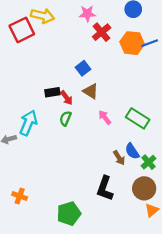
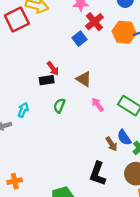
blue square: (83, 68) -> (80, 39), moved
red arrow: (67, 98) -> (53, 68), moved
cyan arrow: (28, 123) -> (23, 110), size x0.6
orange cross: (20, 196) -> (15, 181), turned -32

============

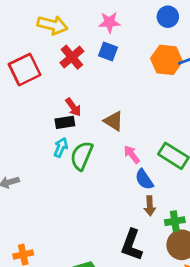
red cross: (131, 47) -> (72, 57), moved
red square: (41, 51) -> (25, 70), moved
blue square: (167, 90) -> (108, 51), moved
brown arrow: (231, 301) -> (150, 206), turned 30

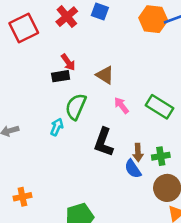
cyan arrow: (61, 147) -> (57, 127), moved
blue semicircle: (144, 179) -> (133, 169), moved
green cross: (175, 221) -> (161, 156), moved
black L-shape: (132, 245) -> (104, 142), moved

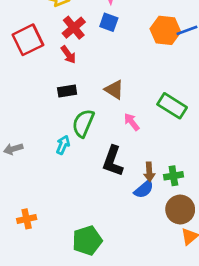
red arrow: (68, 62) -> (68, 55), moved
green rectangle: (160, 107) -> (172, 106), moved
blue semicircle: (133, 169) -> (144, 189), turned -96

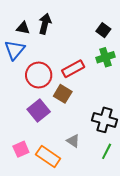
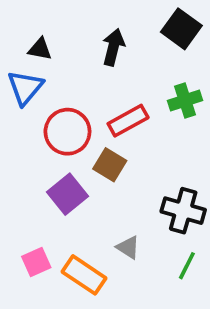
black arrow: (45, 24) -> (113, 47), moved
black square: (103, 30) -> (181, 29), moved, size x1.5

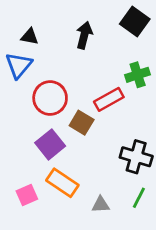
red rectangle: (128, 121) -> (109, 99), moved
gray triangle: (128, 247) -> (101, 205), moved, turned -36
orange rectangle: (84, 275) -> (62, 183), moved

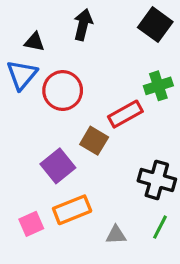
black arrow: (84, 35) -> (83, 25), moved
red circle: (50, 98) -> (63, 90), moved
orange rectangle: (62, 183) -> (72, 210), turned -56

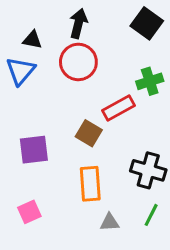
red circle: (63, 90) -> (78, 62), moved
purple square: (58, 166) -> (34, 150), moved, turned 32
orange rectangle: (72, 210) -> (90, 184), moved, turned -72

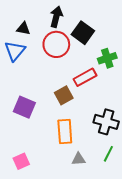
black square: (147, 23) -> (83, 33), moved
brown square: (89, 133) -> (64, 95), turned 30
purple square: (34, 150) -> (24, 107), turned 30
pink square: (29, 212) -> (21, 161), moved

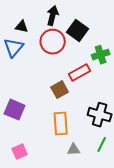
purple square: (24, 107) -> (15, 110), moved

============

# [Work instruction]
Though the entries above contain pictures, none should be copied; reproduce only the lines between the one holding "red square: (41, 51) -> (25, 70), moved" and the one holding "green rectangle: (160, 107)", inclusive, exactly as written.

# [Response to this task]
red square: (41, 51) -> (25, 70), moved
blue square: (167, 90) -> (108, 51), moved
brown arrow: (231, 301) -> (150, 206), turned 30

cyan arrow: (61, 147) -> (57, 127), moved
blue semicircle: (144, 179) -> (133, 169), moved
green cross: (175, 221) -> (161, 156), moved
black L-shape: (132, 245) -> (104, 142), moved

red arrow: (68, 62) -> (68, 55), moved
green rectangle: (160, 107) -> (172, 106), moved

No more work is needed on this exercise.